▸ **Task directions**:
Read the records below and report each line in which "bowling" occurs.
Information supplied Block Start
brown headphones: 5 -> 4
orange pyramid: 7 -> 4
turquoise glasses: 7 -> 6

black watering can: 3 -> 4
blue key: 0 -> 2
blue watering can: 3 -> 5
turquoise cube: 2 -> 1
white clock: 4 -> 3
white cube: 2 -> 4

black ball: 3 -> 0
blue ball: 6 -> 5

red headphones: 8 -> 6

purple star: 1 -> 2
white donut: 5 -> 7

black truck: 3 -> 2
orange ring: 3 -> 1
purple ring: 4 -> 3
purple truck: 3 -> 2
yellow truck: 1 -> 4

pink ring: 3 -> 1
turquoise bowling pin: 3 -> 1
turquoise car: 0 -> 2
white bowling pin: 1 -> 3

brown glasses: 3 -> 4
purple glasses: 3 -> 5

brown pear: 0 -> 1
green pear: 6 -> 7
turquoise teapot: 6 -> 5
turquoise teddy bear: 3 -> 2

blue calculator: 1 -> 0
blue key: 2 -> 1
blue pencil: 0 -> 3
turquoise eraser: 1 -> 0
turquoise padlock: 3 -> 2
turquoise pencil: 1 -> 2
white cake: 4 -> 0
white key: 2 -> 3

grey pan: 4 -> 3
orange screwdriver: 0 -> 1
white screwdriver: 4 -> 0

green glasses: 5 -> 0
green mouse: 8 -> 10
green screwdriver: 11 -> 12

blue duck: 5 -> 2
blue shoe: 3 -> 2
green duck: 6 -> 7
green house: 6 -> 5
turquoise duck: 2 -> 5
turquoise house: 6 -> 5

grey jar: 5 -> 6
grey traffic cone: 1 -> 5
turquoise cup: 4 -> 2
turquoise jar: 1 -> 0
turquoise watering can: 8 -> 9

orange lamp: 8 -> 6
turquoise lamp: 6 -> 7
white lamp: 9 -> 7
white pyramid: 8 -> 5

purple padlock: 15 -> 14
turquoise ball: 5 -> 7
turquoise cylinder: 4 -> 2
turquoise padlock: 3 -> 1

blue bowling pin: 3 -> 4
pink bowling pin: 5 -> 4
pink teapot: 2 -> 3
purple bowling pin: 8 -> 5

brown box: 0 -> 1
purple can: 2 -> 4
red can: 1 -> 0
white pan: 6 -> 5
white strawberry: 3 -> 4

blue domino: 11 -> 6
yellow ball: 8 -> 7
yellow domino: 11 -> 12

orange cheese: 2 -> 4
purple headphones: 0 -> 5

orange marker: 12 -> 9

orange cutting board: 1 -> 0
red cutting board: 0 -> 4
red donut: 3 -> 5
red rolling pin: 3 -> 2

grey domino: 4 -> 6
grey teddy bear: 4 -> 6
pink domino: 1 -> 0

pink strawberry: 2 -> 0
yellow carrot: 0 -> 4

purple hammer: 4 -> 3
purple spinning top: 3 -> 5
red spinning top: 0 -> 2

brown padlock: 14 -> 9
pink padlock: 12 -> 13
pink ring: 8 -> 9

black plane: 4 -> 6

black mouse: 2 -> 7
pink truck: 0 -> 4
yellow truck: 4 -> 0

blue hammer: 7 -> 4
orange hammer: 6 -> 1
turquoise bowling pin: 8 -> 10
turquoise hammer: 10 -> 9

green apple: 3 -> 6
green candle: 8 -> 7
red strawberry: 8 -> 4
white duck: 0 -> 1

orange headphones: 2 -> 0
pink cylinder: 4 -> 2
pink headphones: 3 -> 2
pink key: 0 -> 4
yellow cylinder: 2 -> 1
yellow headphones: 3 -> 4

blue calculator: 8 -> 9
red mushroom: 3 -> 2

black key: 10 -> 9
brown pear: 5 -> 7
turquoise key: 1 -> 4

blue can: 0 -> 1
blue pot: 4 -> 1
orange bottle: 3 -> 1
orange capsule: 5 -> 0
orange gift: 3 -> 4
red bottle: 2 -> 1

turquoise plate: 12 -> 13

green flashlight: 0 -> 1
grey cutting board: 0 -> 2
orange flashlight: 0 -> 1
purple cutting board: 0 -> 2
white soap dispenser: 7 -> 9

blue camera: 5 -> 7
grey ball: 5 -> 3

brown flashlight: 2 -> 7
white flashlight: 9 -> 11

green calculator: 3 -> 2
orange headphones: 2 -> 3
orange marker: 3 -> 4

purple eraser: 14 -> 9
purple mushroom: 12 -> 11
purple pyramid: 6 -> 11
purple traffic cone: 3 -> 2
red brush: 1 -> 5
Information supplied Block End
▸ **Solution to the exercise**:
turquoise bowling pin: 3 -> 1
white bowling pin: 1 -> 3
blue bowling pin: 3 -> 4
pink bowling pin: 5 -> 4
purple bowling pin: 8 -> 5
turquoise bowling pin: 8 -> 10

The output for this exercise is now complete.